• [EXERCISE] Among the entries below, find each line with "diamond" and show it.

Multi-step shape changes
=== Section Start ===
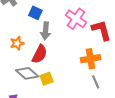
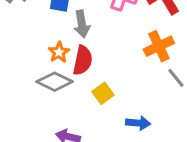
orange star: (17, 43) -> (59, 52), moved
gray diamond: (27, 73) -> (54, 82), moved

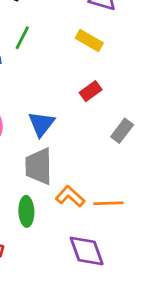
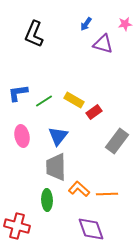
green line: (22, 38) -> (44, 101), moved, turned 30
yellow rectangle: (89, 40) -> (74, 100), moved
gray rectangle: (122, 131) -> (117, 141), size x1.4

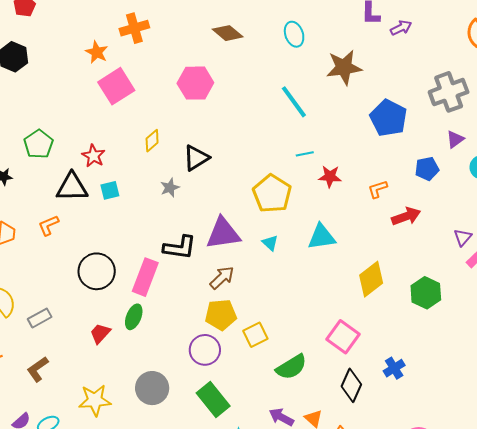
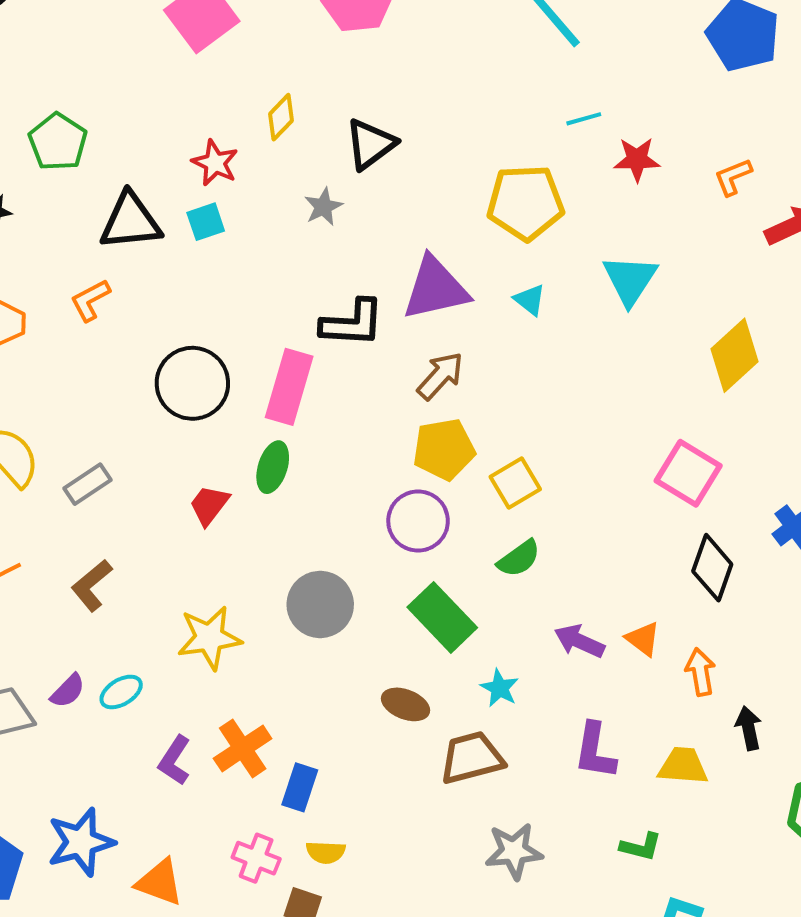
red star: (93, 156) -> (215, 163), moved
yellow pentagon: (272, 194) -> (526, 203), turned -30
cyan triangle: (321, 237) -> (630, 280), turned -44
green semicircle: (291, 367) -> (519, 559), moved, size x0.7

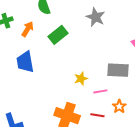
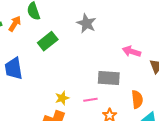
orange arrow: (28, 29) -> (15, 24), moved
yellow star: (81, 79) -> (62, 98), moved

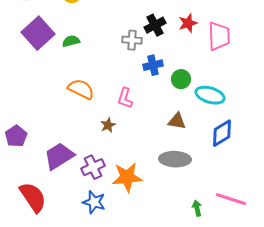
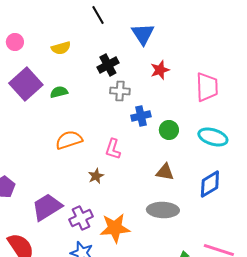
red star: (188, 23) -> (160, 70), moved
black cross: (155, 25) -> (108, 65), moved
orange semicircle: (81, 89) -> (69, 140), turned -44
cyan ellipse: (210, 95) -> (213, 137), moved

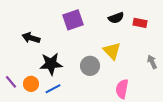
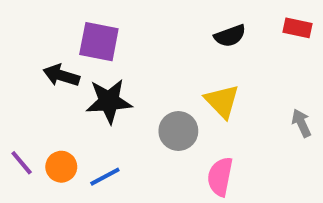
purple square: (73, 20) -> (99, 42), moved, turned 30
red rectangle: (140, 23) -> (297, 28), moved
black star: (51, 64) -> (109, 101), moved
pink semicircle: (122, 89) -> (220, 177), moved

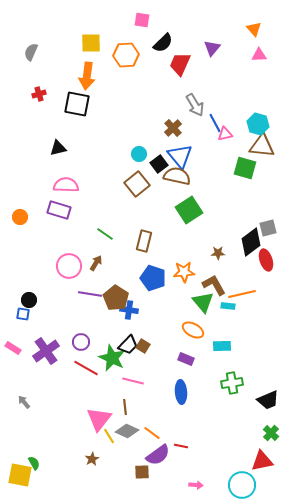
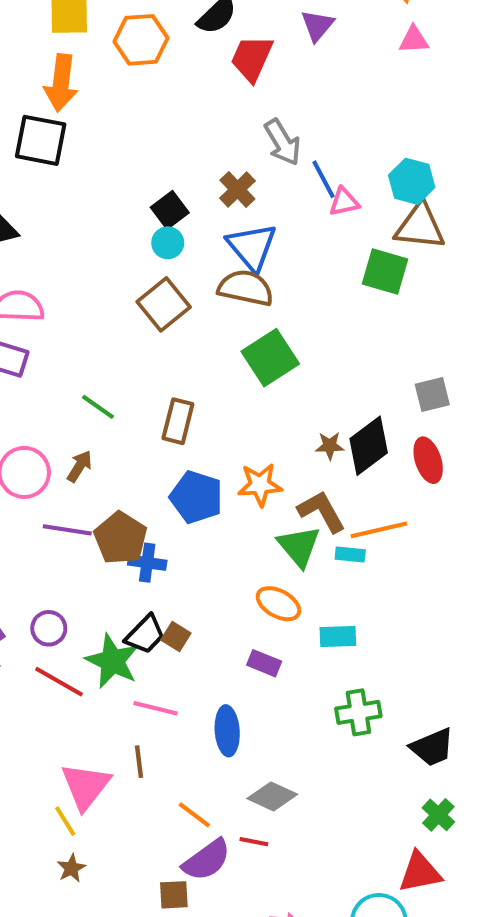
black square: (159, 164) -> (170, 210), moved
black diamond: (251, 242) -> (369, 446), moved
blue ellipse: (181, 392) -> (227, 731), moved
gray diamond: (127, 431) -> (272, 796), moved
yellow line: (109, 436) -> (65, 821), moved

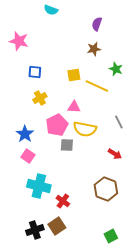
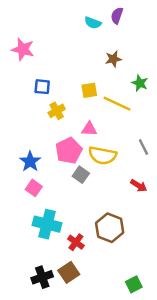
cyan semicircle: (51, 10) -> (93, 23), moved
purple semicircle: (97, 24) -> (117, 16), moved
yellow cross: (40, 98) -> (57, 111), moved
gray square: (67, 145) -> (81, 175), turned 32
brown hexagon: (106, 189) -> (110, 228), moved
=== Section End ===
• [EXPECTED OUTPUT]
gray diamond: (27, 73) -> (54, 82), moved
black diamond: (251, 242) -> (369, 446), moved
gray diamond: (127, 431) -> (272, 796), moved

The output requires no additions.